» **Work request**:
Begin at the line containing "gray diamond: rotated 16 degrees clockwise" and restate it and each line after it exactly, up to and including the last line below. Leave pictures out.

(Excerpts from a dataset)
***

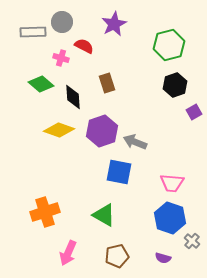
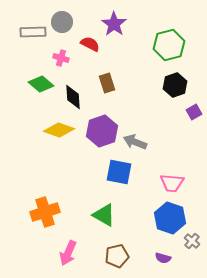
purple star: rotated 10 degrees counterclockwise
red semicircle: moved 6 px right, 2 px up
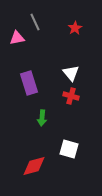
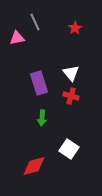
purple rectangle: moved 10 px right
white square: rotated 18 degrees clockwise
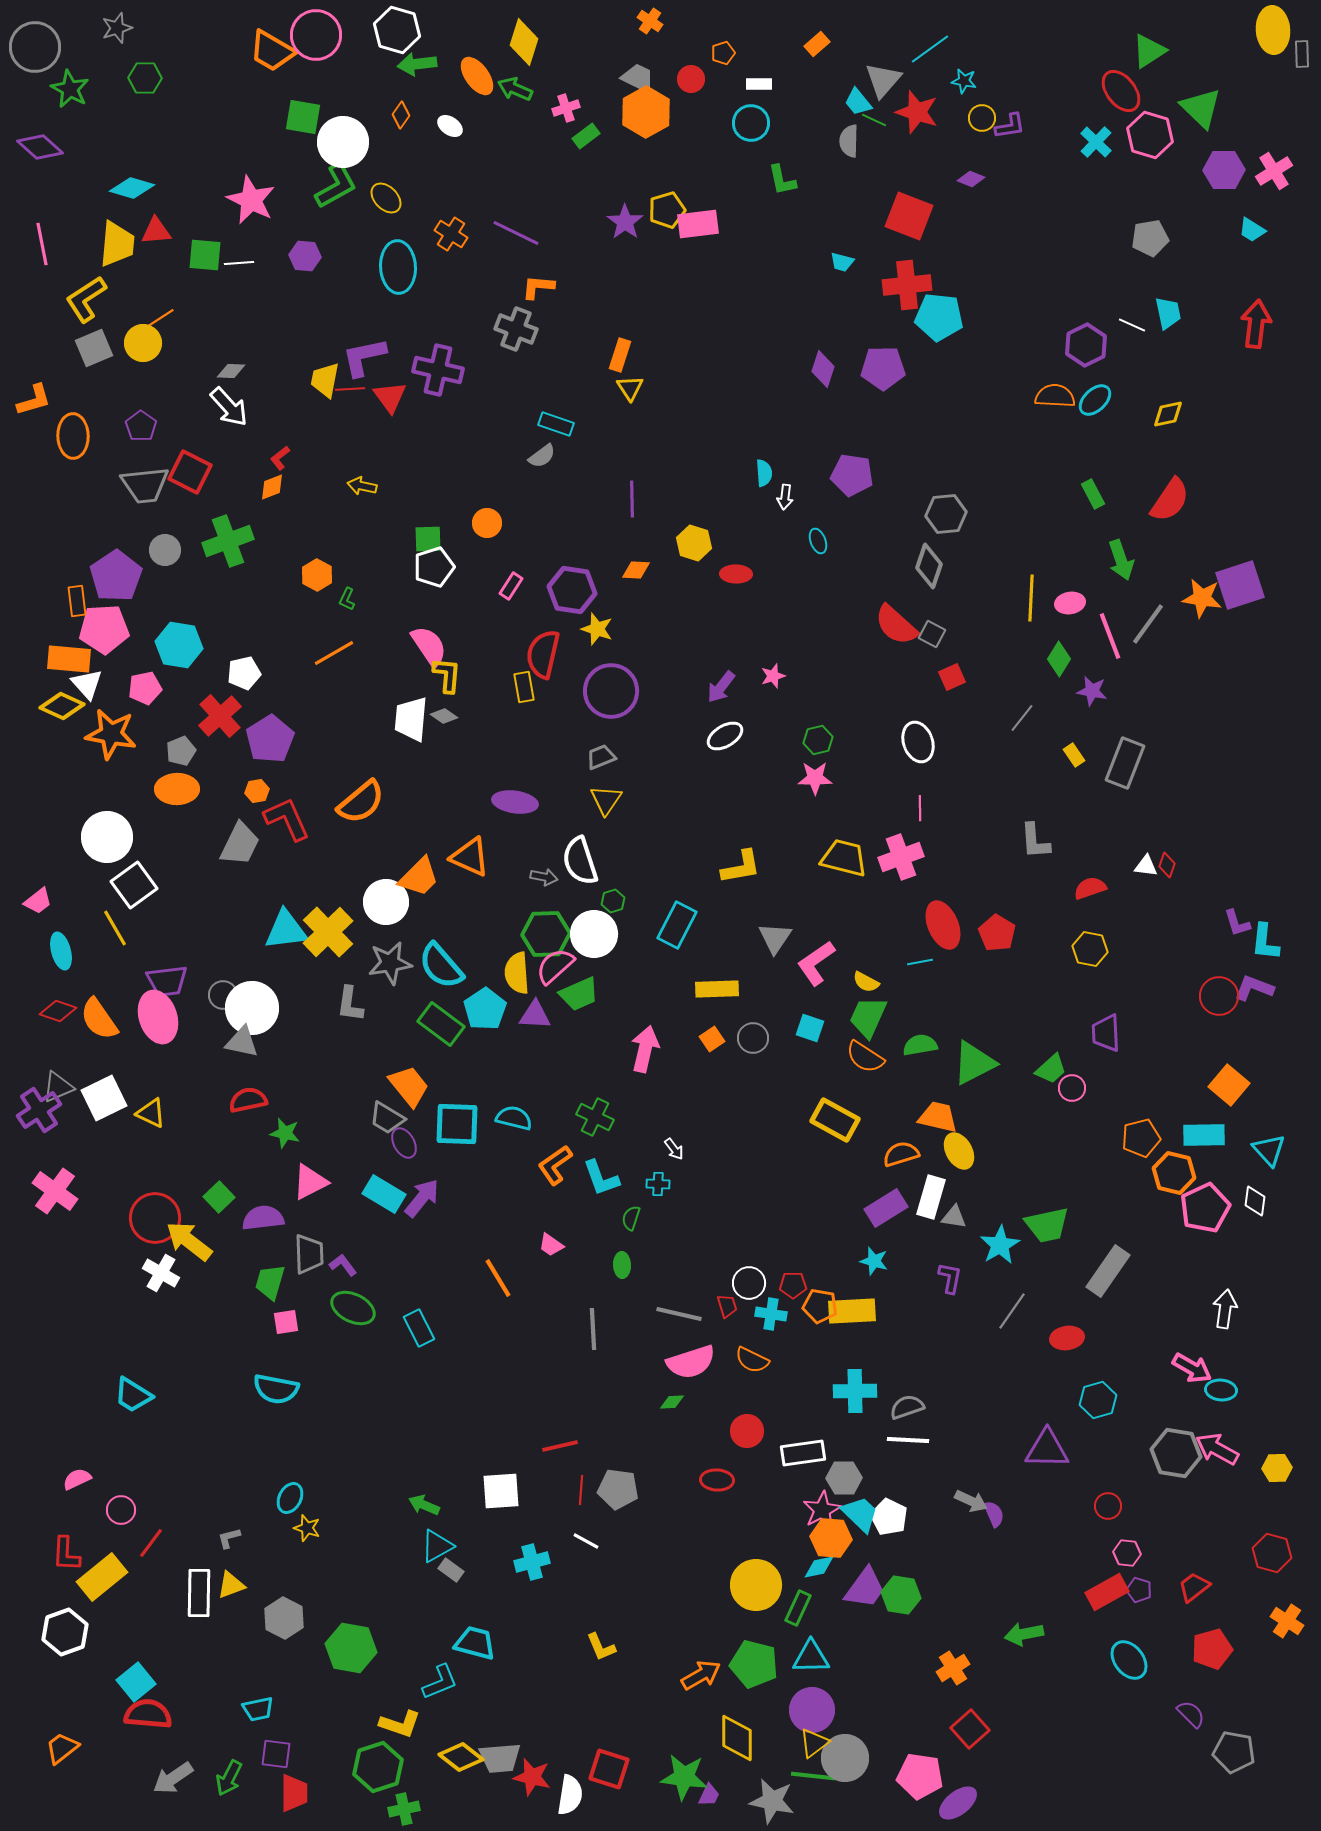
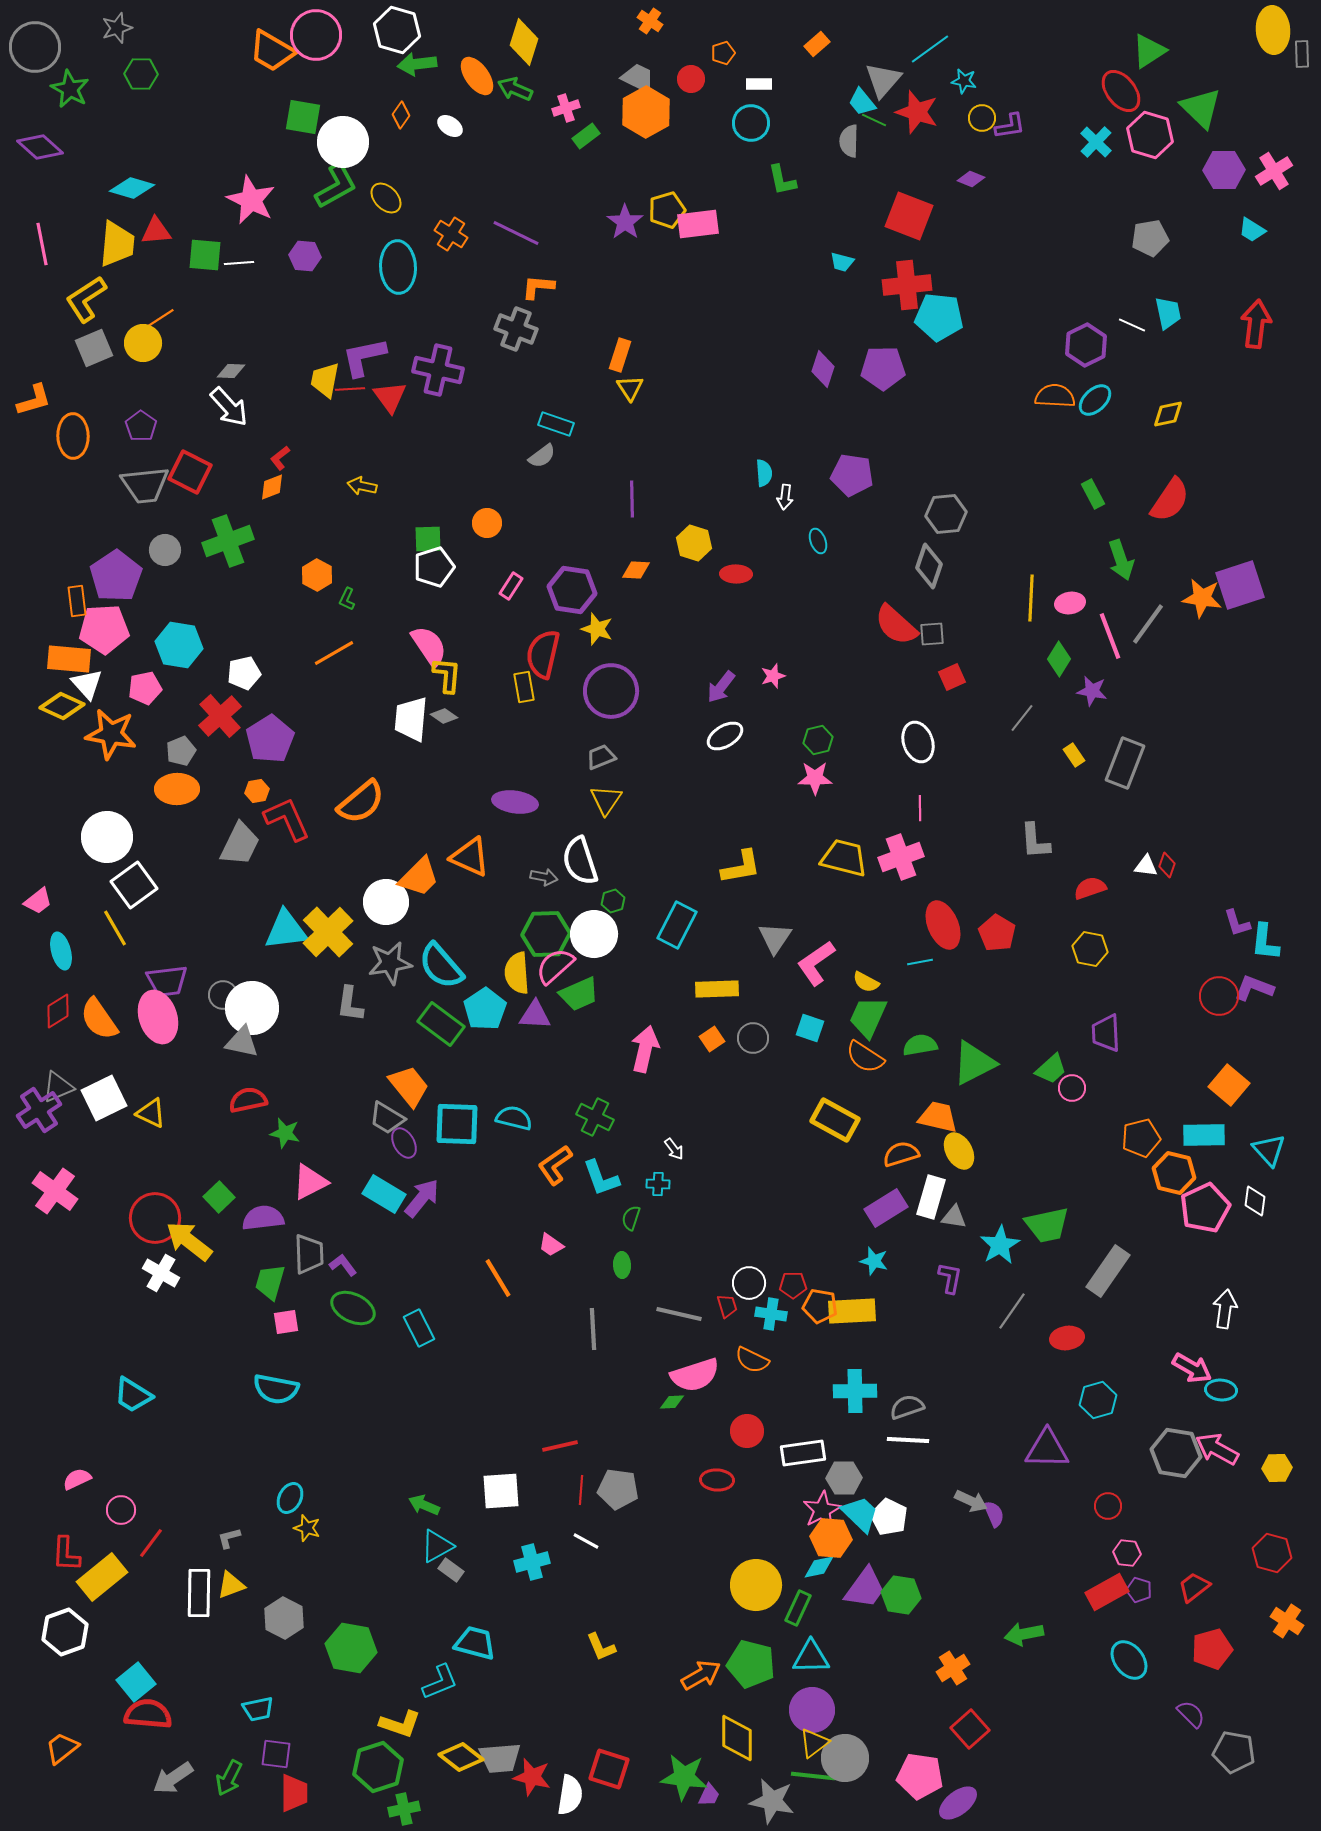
green hexagon at (145, 78): moved 4 px left, 4 px up
cyan trapezoid at (858, 102): moved 4 px right
gray square at (932, 634): rotated 32 degrees counterclockwise
red diamond at (58, 1011): rotated 51 degrees counterclockwise
pink semicircle at (691, 1362): moved 4 px right, 13 px down
green pentagon at (754, 1664): moved 3 px left
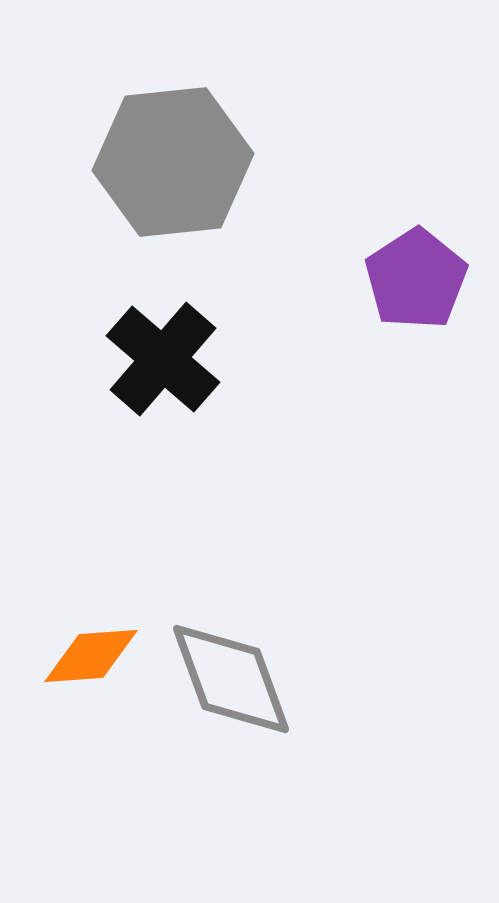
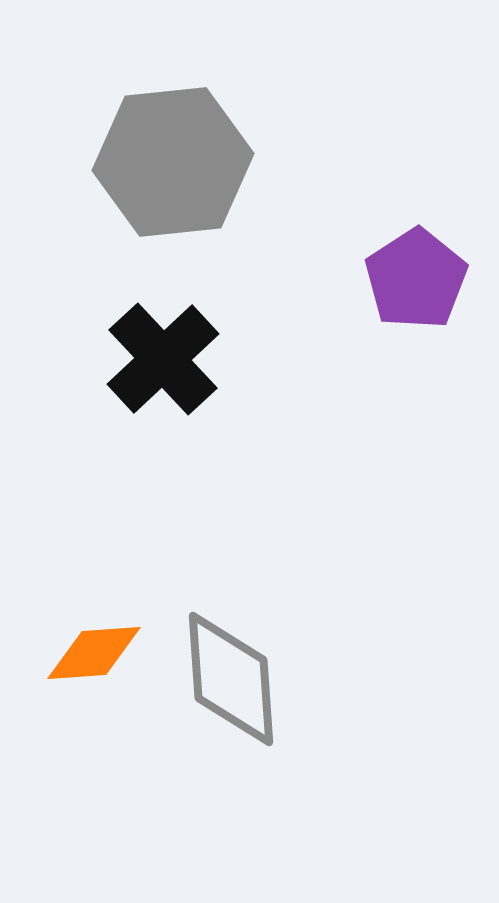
black cross: rotated 6 degrees clockwise
orange diamond: moved 3 px right, 3 px up
gray diamond: rotated 16 degrees clockwise
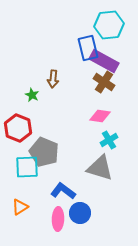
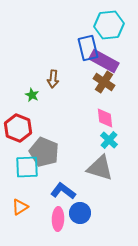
pink diamond: moved 5 px right, 2 px down; rotated 75 degrees clockwise
cyan cross: rotated 18 degrees counterclockwise
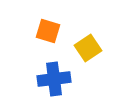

***

» **Response**:
gray diamond: rotated 16 degrees clockwise
pink diamond: moved 5 px right, 2 px down; rotated 75 degrees clockwise
cyan cross: rotated 18 degrees counterclockwise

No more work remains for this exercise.